(Collection entries)

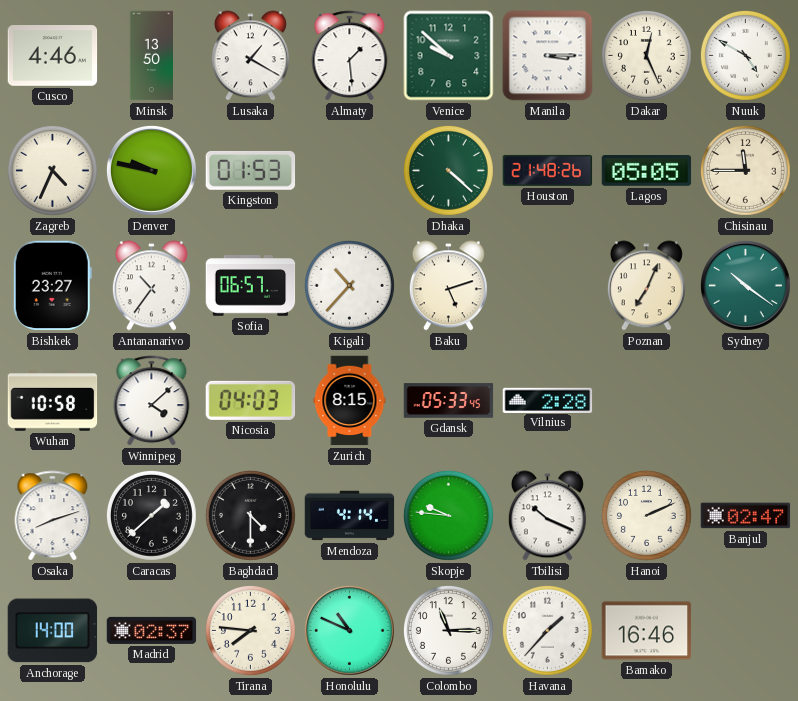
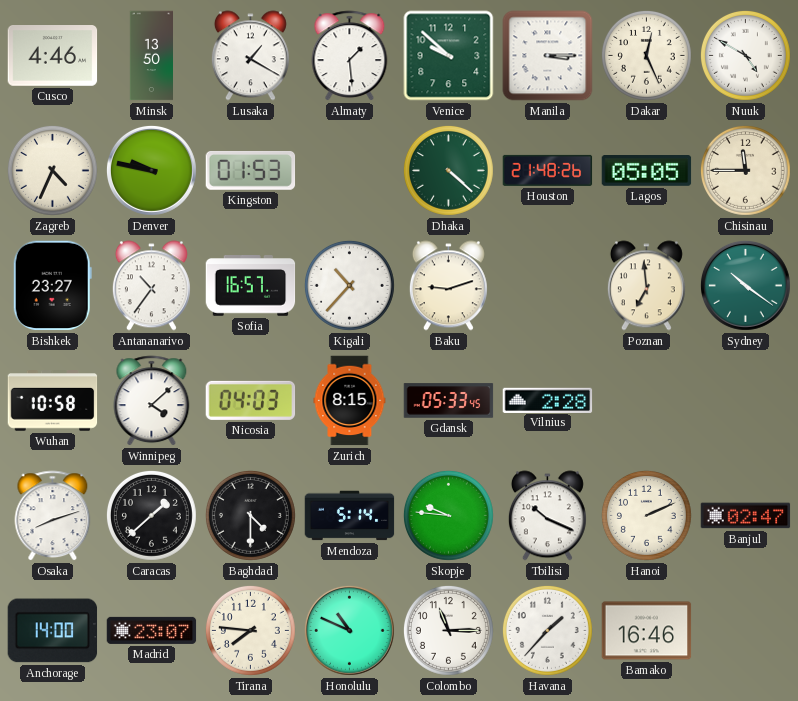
Sofia: 06:57 -> 16:57
Baku: 5:12 -> 9:12
Poznan: 7:04 -> 6:59
Mendoza: 4:14 -> 5:14
Madrid: 02:37 -> 23:07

> [Your task] Could you copy every line of text from the records word for word, leaving the pictures out of your answer?

> [Worked answer]
Sofia: 06:57 -> 16:57
Baku: 5:12 -> 9:12
Poznan: 7:04 -> 6:59
Mendoza: 4:14 -> 5:14
Madrid: 02:37 -> 23:07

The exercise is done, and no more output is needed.